↓↓↓

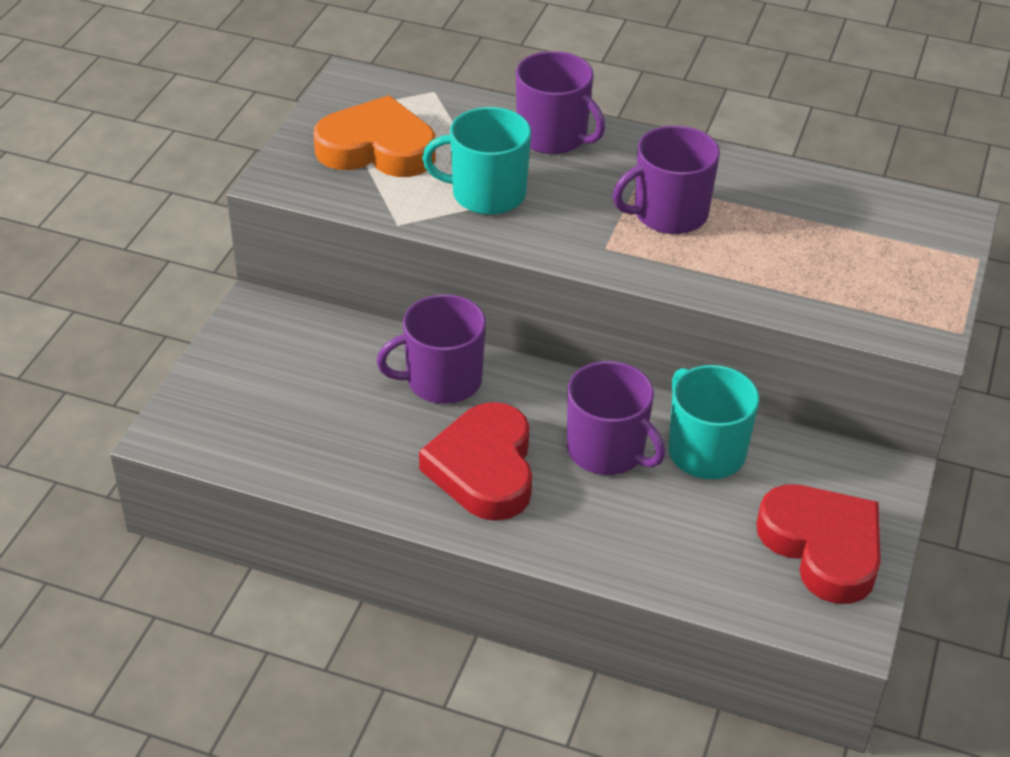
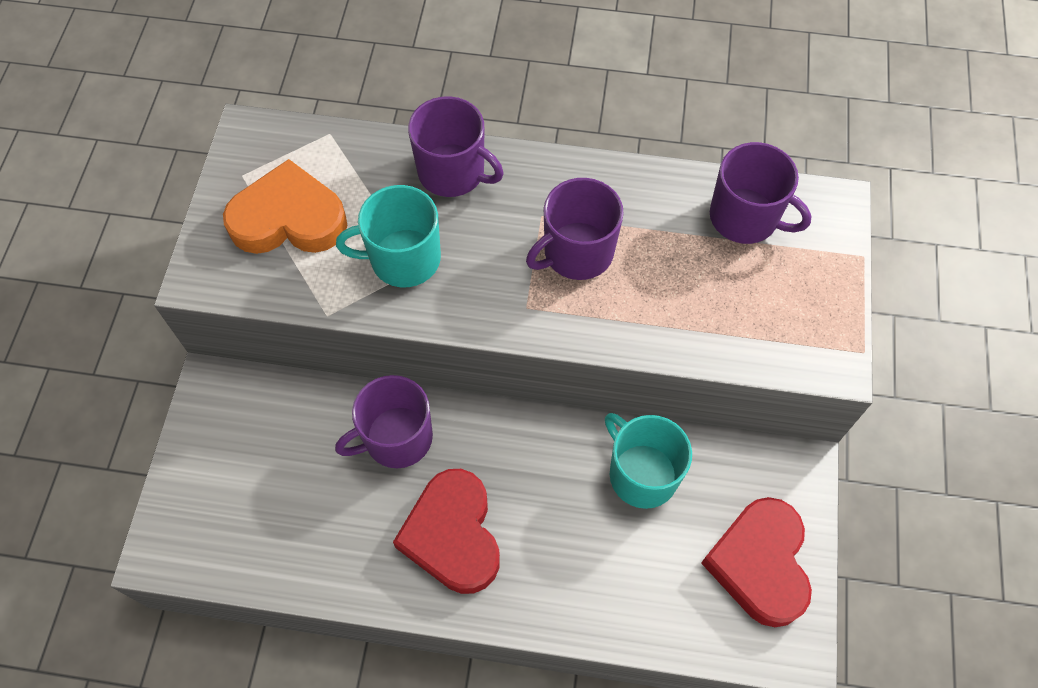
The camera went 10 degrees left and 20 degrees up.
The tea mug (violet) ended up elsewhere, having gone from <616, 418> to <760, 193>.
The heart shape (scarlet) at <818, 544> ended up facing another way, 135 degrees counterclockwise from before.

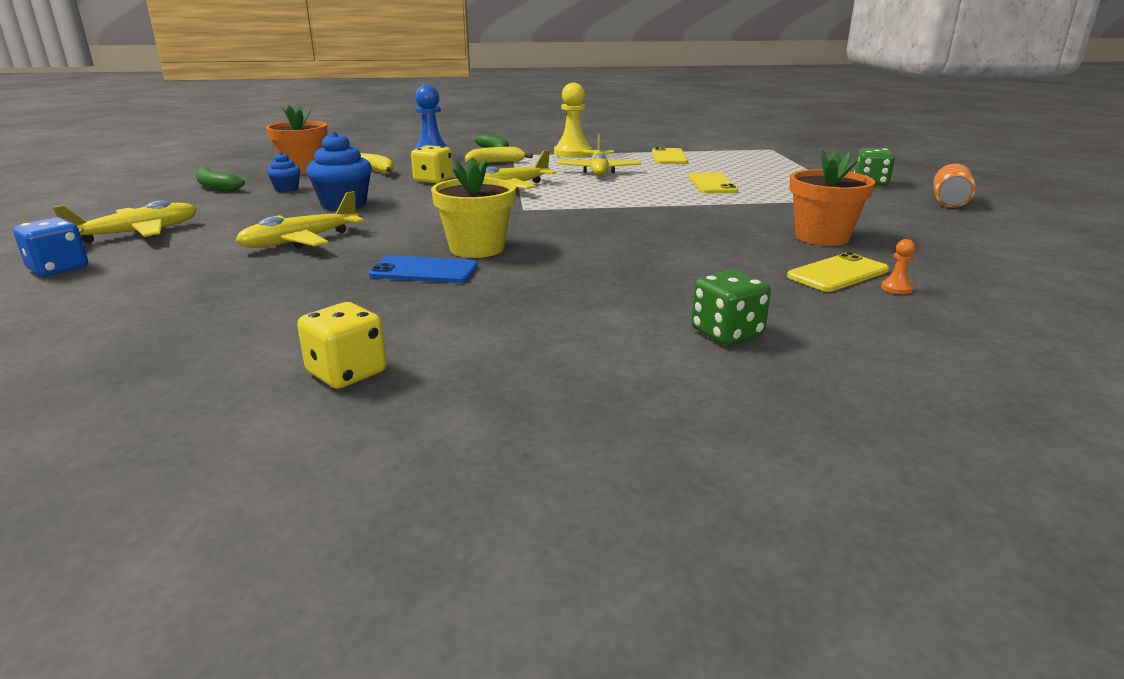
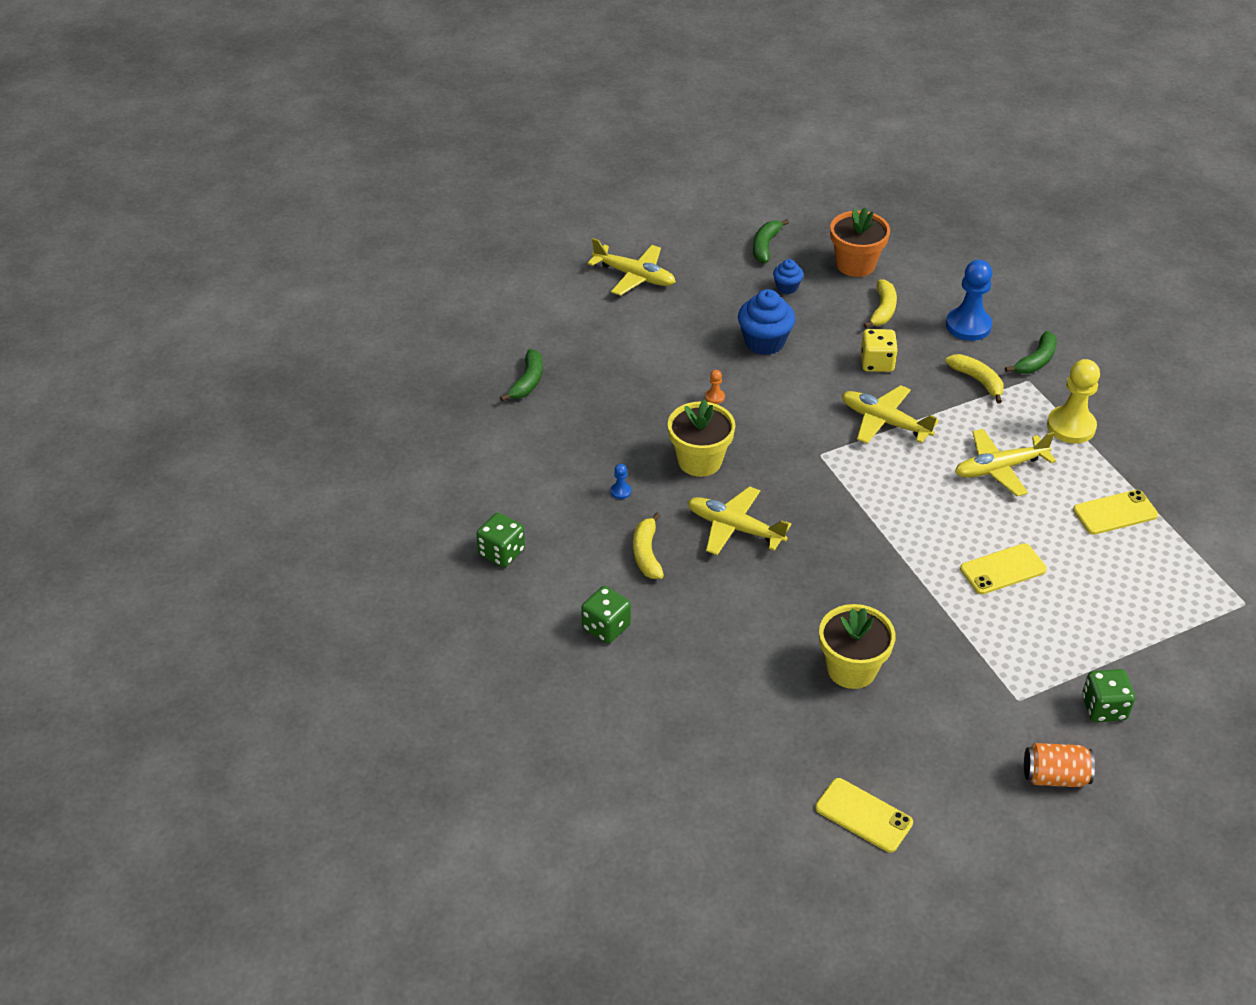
The camera went 70 degrees right and 20 degrees up.
The second view lost the die (blue) at <50, 246>.
The toy plane (bright yellow) ended up elsewhere, having gone from <299, 220> to <739, 520>.
The second view lost the die (bright yellow) at <342, 345>.
The second view lost the phone (blue) at <423, 269>.
The phone (bright yellow) ended up elsewhere, having gone from <838, 272> to <864, 815>.
What was the flower pot (orange) at <832, 198> turned into the flower pot (bright yellow) at <857, 646>.
The chess pawn (orange) ended up elsewhere, having gone from <898, 266> to <715, 387>.
The second view gained the die (emerald) at <500, 540>.
The second view gained the banana fruit (emerald) at <521, 375>.
The second view gained the chess pawn (blue) at <621, 481>.
The second view gained the banana fruit (bright yellow) at <648, 545>.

↑↑↑

Task directions: Each line from the one containing "The heart shape" down to the final line of the records above must be reproduced exactly; no pictures go into the copy.

Response to the task:
The heart shape (scarlet) at <818, 544> ended up facing another way, 135 degrees counterclockwise from before.

The camera went 70 degrees right and 20 degrees up.
The second view lost the die (blue) at <50, 246>.
The toy plane (bright yellow) ended up elsewhere, having gone from <299, 220> to <739, 520>.
The second view lost the die (bright yellow) at <342, 345>.
The second view lost the phone (blue) at <423, 269>.
The phone (bright yellow) ended up elsewhere, having gone from <838, 272> to <864, 815>.
What was the flower pot (orange) at <832, 198> turned into the flower pot (bright yellow) at <857, 646>.
The chess pawn (orange) ended up elsewhere, having gone from <898, 266> to <715, 387>.
The second view gained the die (emerald) at <500, 540>.
The second view gained the banana fruit (emerald) at <521, 375>.
The second view gained the chess pawn (blue) at <621, 481>.
The second view gained the banana fruit (bright yellow) at <648, 545>.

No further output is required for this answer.